Dataset records —
>>>>
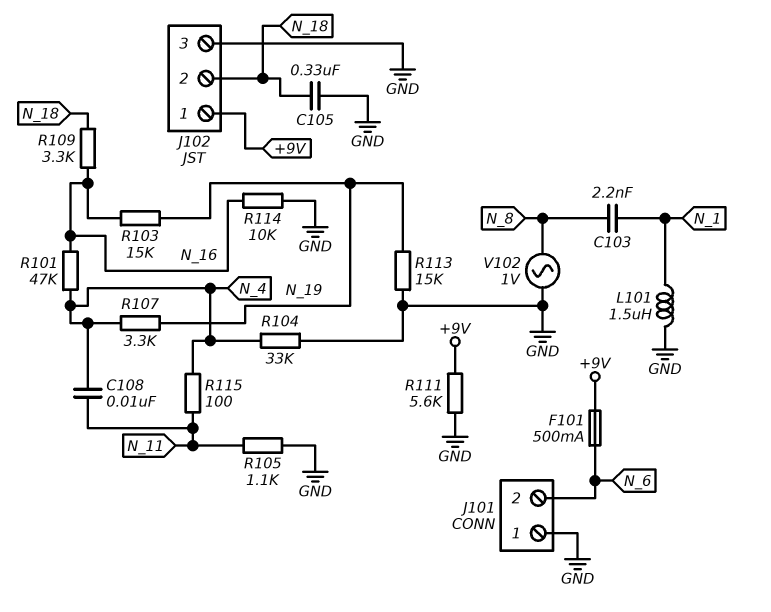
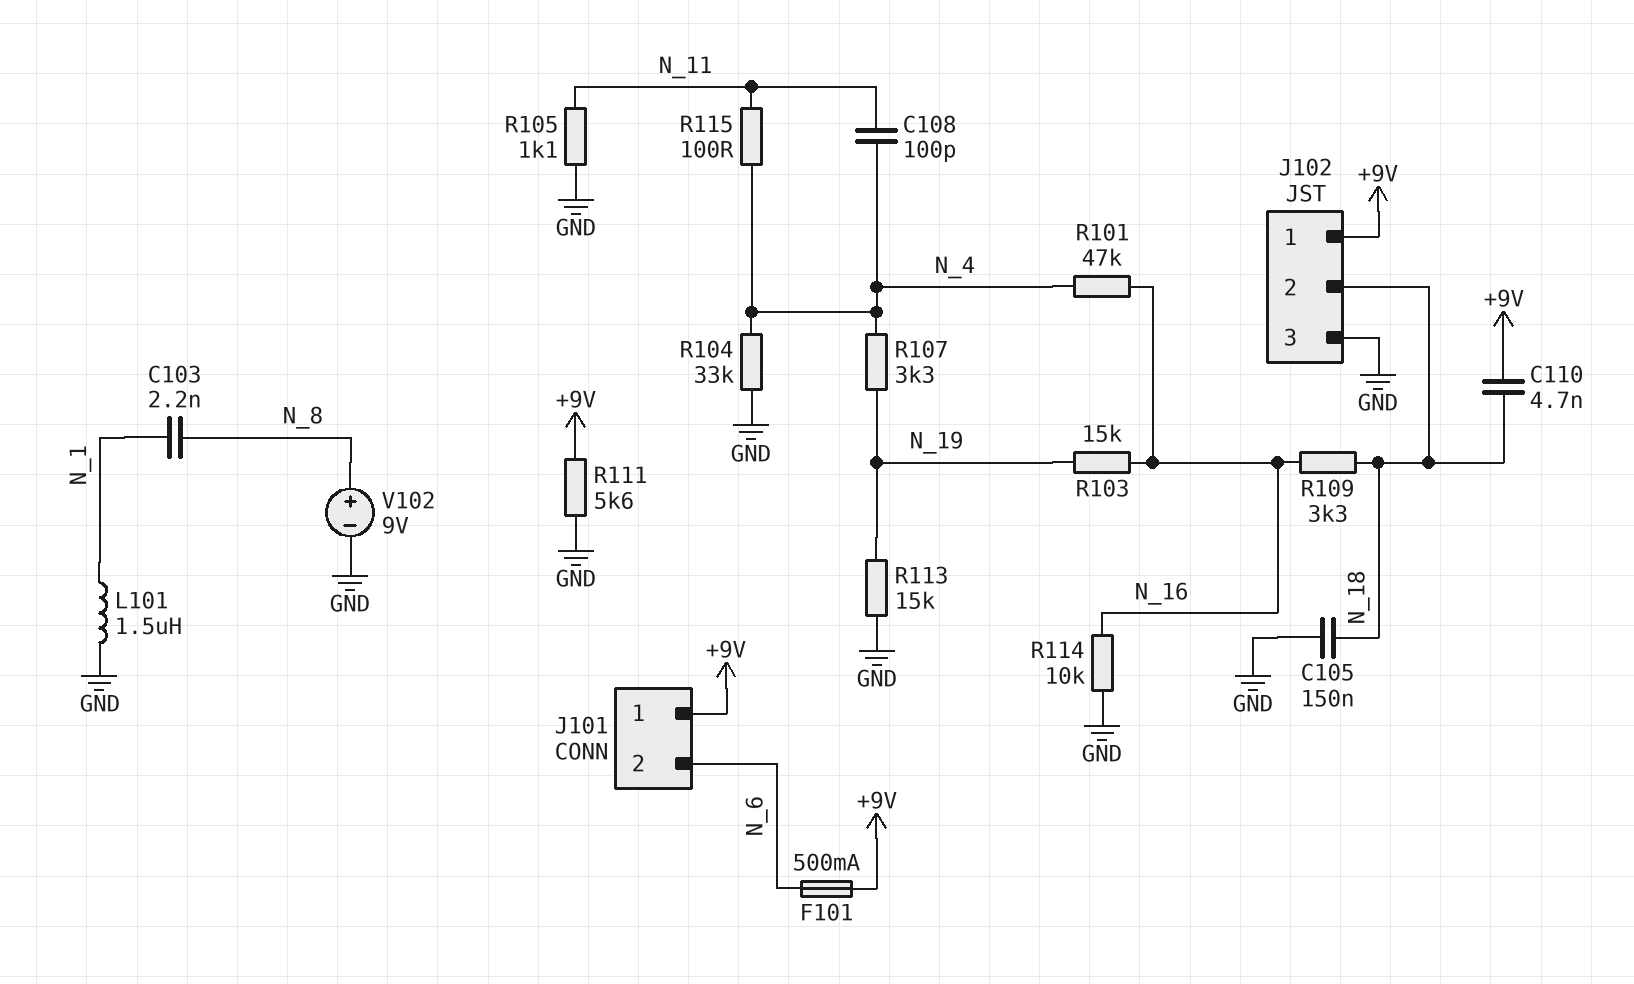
C105: 330nF (GND, N_18) -> 150nF (GND, N_18)
C108: 10nF (N_4, N_11) -> 100pF (N_4, N_11)
C110: none -> 4.7nF (+9V, N_18)
J101 pin 1: GND -> +9V
V102: AC 1V (GND, N_8) -> 9V (plus N_8, minus GND)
<<<<
What is required — Starting at the line that contains "J101 pin 1: GND -> +9V", write out every line to the end of the entries, exactly as given.

Expected answer —
J101 pin 1: GND -> +9V
V102: AC 1V (GND, N_8) -> 9V (plus N_8, minus GND)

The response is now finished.